* Your task *
In the entries below, find the line with "none -> green brick E1 level 1" and the line with "cyan brick F3:F4 level 1 -> none"; copy them and every line between them exactly, but not the pictures.

* Dataset extract *
━━━

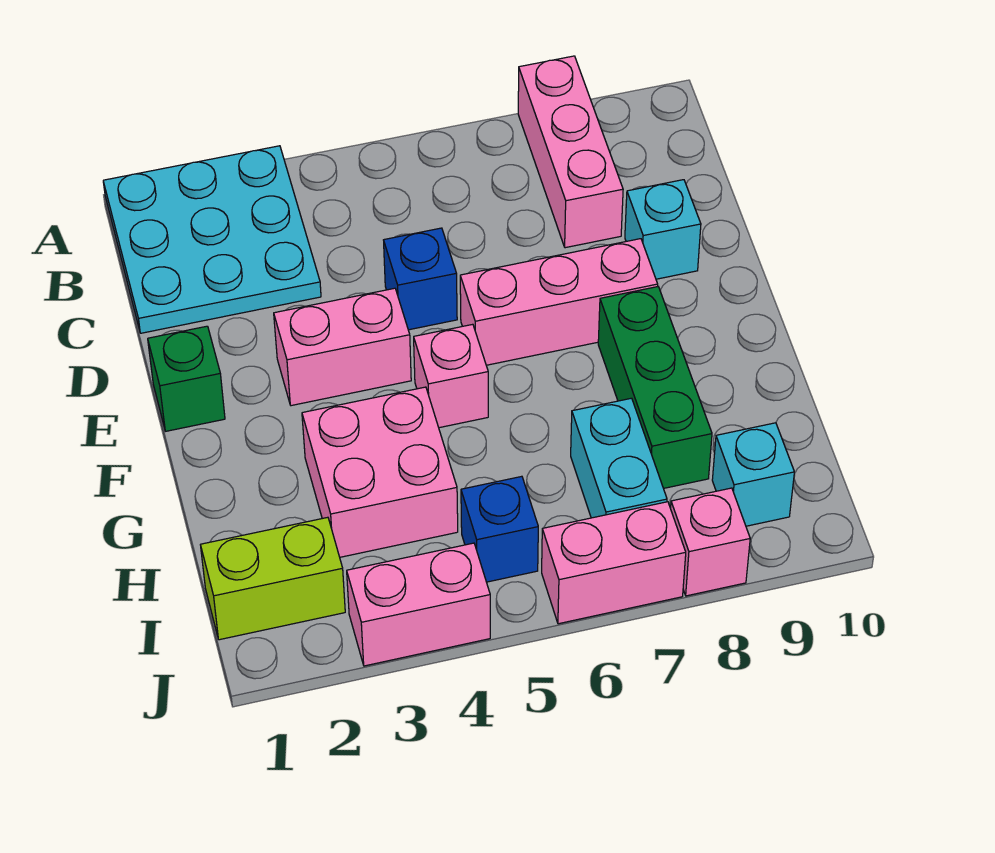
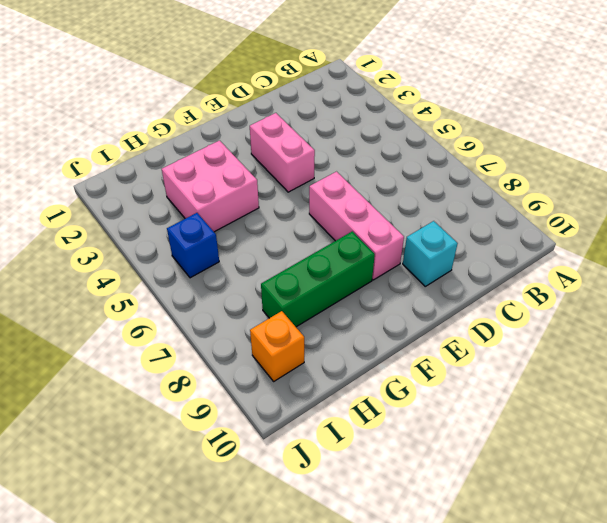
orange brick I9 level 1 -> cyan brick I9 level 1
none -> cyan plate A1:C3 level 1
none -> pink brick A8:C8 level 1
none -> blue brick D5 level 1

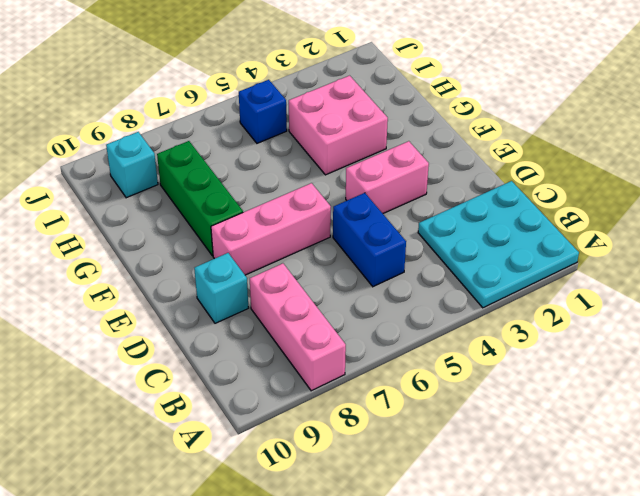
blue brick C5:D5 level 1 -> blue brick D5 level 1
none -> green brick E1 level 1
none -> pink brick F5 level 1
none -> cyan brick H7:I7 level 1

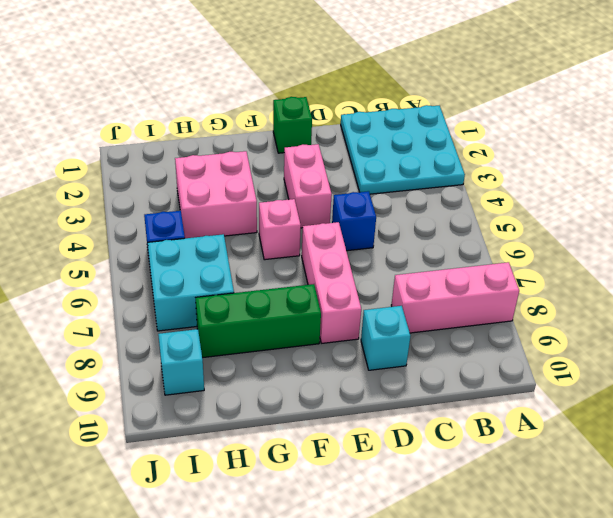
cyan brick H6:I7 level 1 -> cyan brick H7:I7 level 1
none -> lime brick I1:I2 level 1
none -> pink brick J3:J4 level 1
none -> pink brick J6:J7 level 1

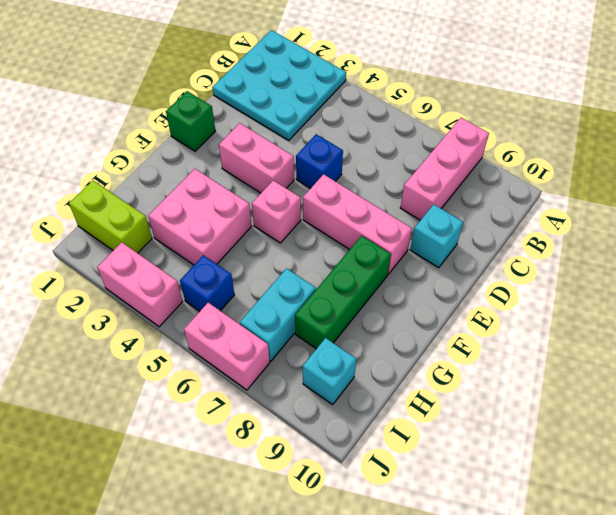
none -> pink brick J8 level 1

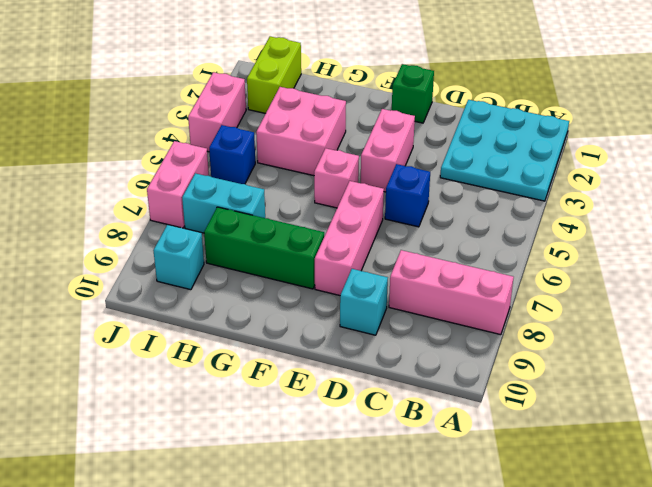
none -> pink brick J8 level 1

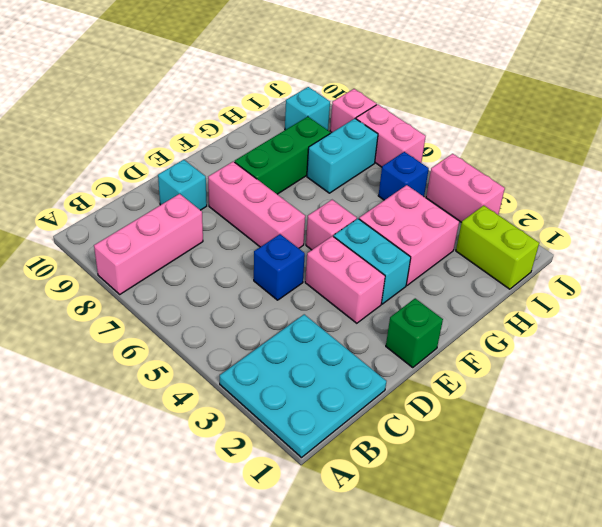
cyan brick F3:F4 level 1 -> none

━━━

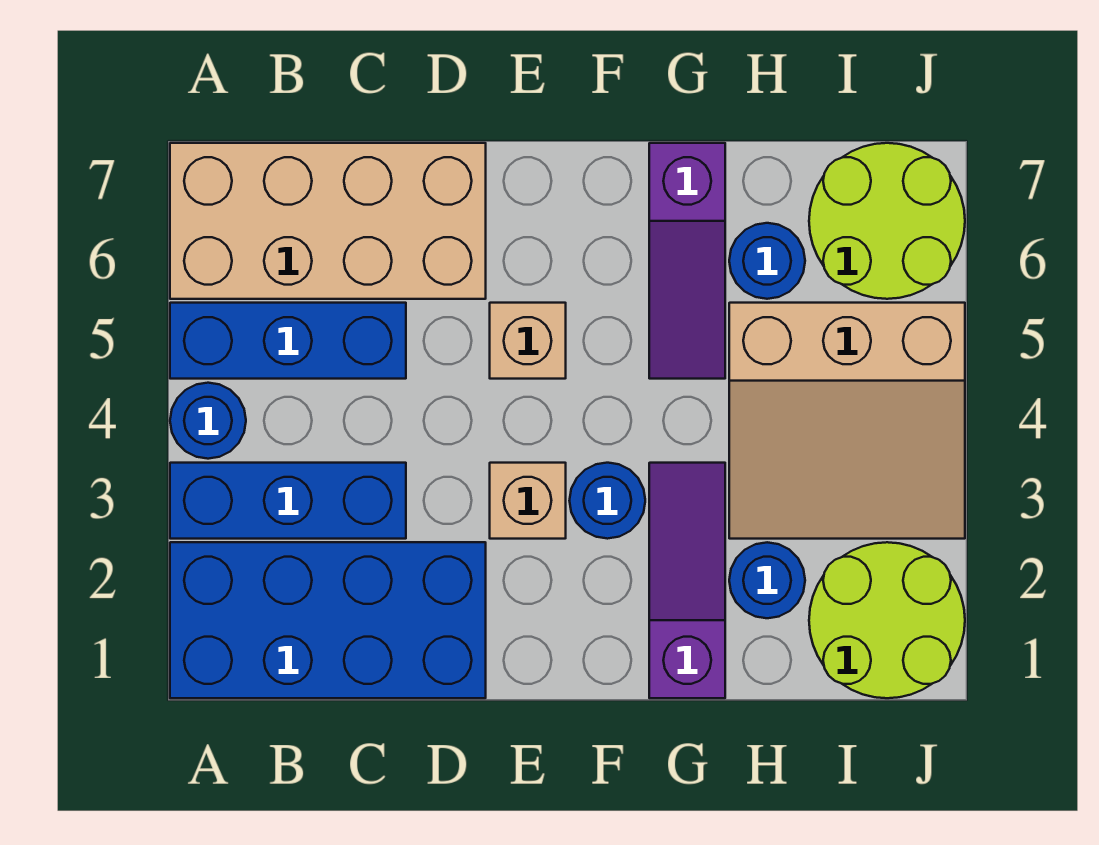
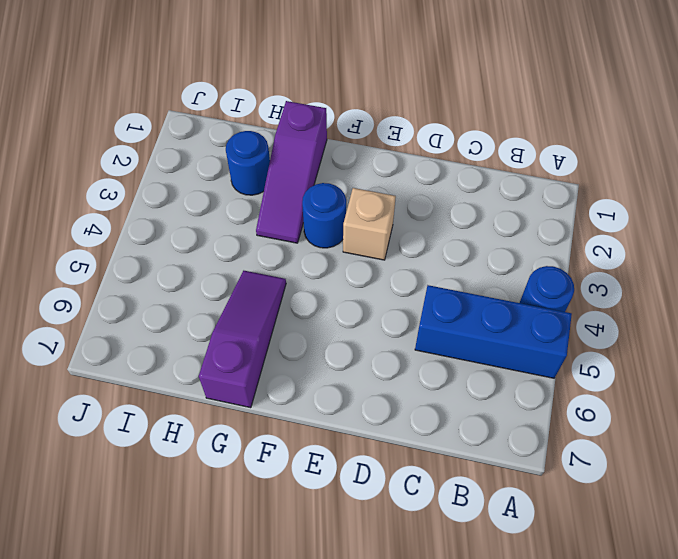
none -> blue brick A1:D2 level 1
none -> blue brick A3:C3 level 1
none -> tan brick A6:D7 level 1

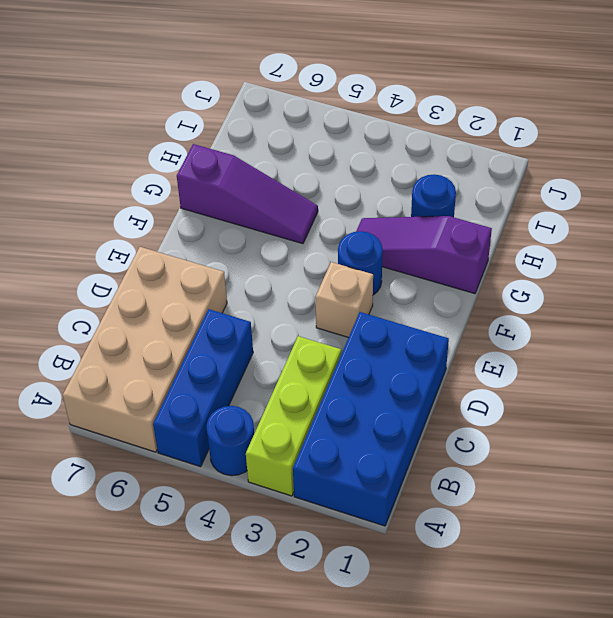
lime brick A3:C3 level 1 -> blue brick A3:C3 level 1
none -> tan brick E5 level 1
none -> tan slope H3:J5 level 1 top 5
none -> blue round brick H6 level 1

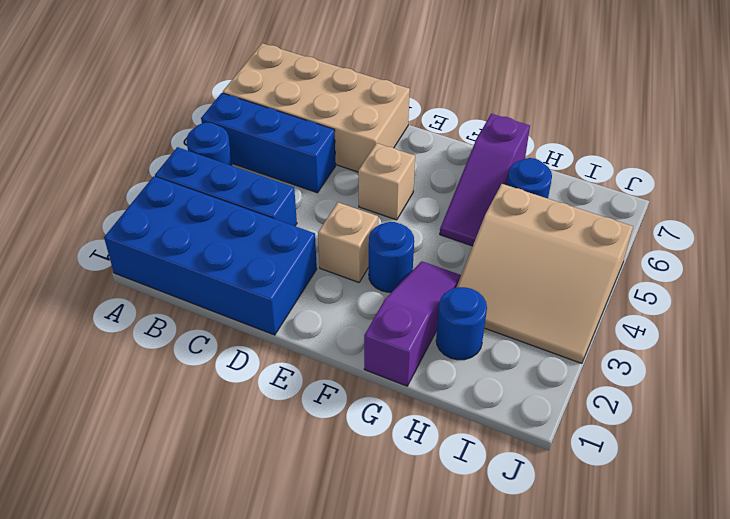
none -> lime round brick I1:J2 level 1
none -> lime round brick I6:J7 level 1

━━━

* Solution to this exercise *
none -> green brick E1 level 1
none -> pink brick F5 level 1
none -> cyan brick H7:I7 level 1

cyan brick H6:I7 level 1 -> cyan brick H7:I7 level 1
none -> lime brick I1:I2 level 1
none -> pink brick J3:J4 level 1
none -> pink brick J6:J7 level 1

none -> pink brick J8 level 1

none -> pink brick J8 level 1

cyan brick F3:F4 level 1 -> none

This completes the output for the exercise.